[Dataset excerpts]
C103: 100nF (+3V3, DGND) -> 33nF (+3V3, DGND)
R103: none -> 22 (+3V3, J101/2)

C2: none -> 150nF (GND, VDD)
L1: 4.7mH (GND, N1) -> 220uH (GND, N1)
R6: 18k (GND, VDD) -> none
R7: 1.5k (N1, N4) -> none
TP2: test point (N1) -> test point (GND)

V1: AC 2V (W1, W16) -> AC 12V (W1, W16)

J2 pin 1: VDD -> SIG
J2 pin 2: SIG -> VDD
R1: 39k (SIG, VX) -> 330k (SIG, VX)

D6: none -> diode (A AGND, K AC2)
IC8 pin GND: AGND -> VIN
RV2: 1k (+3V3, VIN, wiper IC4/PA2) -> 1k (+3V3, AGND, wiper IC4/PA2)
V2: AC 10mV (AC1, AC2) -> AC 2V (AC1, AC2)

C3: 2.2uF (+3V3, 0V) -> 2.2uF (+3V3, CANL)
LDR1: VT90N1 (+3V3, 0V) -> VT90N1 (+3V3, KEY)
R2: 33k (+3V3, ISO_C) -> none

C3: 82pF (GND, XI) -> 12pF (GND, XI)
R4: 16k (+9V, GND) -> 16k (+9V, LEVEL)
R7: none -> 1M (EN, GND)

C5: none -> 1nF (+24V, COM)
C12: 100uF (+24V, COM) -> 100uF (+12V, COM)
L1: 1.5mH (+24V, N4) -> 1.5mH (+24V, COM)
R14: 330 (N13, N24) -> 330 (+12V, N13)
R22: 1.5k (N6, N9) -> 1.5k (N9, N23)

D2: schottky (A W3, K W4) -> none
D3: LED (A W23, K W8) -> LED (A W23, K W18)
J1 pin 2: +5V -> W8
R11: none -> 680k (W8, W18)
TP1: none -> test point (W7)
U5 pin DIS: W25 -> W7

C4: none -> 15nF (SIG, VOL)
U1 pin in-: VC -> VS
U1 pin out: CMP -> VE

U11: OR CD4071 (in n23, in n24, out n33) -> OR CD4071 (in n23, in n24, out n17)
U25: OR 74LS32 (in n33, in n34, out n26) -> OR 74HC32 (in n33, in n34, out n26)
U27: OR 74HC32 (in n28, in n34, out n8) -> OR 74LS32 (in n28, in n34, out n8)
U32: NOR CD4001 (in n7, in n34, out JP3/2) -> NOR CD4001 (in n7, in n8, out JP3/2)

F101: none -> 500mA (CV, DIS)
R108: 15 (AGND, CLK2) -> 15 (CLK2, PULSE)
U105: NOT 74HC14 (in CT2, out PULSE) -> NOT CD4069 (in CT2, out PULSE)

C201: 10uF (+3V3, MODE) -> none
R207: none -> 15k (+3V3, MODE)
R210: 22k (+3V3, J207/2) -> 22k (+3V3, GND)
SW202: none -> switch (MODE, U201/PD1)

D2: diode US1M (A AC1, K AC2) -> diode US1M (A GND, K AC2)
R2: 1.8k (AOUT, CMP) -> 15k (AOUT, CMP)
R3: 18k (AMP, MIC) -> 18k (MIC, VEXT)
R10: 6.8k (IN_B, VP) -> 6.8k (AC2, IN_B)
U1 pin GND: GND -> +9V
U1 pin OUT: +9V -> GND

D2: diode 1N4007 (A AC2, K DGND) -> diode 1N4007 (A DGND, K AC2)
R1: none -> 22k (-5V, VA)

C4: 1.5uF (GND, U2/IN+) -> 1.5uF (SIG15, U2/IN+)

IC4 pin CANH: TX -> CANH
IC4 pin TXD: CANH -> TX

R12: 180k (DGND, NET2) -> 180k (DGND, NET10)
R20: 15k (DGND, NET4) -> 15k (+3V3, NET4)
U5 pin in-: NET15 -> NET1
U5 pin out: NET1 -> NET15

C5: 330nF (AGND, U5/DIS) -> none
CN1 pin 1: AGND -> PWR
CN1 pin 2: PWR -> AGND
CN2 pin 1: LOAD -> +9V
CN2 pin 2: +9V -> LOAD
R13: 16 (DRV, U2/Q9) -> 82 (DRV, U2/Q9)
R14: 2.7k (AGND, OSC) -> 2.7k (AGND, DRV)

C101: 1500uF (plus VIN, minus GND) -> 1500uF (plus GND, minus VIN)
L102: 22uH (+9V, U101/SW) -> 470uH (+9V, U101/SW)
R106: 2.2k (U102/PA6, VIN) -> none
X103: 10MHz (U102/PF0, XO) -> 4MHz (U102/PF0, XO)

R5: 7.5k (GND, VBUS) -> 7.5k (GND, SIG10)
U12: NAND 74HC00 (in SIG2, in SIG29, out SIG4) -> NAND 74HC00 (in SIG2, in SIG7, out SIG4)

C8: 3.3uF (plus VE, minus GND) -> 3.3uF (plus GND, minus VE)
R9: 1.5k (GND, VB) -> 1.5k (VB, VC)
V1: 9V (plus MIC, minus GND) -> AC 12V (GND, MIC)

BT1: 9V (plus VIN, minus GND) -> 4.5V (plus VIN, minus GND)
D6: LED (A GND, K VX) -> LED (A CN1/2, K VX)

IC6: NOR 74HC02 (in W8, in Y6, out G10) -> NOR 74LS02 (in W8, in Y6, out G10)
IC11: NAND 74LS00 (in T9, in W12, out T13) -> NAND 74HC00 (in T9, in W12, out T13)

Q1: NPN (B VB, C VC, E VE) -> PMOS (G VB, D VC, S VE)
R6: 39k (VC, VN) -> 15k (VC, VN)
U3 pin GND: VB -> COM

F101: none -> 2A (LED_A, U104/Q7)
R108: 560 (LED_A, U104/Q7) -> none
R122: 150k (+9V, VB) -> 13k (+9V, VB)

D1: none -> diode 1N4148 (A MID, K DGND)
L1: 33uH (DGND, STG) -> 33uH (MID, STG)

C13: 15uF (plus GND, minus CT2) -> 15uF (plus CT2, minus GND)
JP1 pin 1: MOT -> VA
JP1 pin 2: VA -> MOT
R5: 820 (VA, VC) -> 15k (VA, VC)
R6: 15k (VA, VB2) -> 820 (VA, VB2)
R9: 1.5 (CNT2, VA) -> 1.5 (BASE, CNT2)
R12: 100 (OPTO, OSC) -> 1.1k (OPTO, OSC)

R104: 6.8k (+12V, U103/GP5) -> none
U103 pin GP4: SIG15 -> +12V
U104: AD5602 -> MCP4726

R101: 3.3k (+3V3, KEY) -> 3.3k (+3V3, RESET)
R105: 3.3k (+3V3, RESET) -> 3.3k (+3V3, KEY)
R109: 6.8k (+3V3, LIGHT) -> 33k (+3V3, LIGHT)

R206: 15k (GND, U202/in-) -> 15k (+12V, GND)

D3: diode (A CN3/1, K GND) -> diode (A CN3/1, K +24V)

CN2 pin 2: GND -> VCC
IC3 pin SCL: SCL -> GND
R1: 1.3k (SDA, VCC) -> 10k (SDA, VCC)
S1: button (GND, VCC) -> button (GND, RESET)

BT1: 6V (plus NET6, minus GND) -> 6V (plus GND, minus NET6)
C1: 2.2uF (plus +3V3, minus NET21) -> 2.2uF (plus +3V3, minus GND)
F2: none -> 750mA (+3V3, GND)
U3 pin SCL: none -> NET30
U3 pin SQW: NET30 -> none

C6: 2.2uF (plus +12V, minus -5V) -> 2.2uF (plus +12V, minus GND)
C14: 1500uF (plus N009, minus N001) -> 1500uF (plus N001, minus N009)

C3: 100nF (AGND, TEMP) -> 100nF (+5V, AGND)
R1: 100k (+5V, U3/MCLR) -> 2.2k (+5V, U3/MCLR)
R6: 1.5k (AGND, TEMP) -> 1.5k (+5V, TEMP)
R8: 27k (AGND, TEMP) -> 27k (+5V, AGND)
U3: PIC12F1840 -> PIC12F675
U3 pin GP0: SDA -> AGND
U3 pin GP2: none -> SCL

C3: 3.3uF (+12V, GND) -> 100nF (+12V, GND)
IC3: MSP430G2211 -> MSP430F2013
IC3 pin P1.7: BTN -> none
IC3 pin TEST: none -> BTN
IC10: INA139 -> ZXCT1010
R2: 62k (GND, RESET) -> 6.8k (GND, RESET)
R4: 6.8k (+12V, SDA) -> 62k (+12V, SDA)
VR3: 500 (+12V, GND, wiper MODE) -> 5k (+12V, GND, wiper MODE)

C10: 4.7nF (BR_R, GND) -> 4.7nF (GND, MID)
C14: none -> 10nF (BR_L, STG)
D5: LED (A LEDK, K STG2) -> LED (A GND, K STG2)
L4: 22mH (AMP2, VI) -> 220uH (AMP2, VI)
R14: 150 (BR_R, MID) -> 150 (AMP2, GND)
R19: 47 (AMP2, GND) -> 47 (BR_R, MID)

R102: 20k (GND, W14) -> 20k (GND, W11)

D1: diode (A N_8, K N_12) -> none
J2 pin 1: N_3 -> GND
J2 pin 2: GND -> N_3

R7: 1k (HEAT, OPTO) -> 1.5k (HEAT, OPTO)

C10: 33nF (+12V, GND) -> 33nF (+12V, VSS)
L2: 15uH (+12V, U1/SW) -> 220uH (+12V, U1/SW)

What the task asks »
Restate word for word the entries above, starting at the line with "U104: AD5602 -> MCP4726" and ending at the line with "C3: 3.3uF (+12V, GND) -> 100nF (+12V, GND)", inclusive, and no others.

Exercise solution »
U104: AD5602 -> MCP4726

R101: 3.3k (+3V3, KEY) -> 3.3k (+3V3, RESET)
R105: 3.3k (+3V3, RESET) -> 3.3k (+3V3, KEY)
R109: 6.8k (+3V3, LIGHT) -> 33k (+3V3, LIGHT)

R206: 15k (GND, U202/in-) -> 15k (+12V, GND)

D3: diode (A CN3/1, K GND) -> diode (A CN3/1, K +24V)

CN2 pin 2: GND -> VCC
IC3 pin SCL: SCL -> GND
R1: 1.3k (SDA, VCC) -> 10k (SDA, VCC)
S1: button (GND, VCC) -> button (GND, RESET)

BT1: 6V (plus NET6, minus GND) -> 6V (plus GND, minus NET6)
C1: 2.2uF (plus +3V3, minus NET21) -> 2.2uF (plus +3V3, minus GND)
F2: none -> 750mA (+3V3, GND)
U3 pin SCL: none -> NET30
U3 pin SQW: NET30 -> none

C6: 2.2uF (plus +12V, minus -5V) -> 2.2uF (plus +12V, minus GND)
C14: 1500uF (plus N009, minus N001) -> 1500uF (plus N001, minus N009)

C3: 100nF (AGND, TEMP) -> 100nF (+5V, AGND)
R1: 100k (+5V, U3/MCLR) -> 2.2k (+5V, U3/MCLR)
R6: 1.5k (AGND, TEMP) -> 1.5k (+5V, TEMP)
R8: 27k (AGND, TEMP) -> 27k (+5V, AGND)
U3: PIC12F1840 -> PIC12F675
U3 pin GP0: SDA -> AGND
U3 pin GP2: none -> SCL

C3: 3.3uF (+12V, GND) -> 100nF (+12V, GND)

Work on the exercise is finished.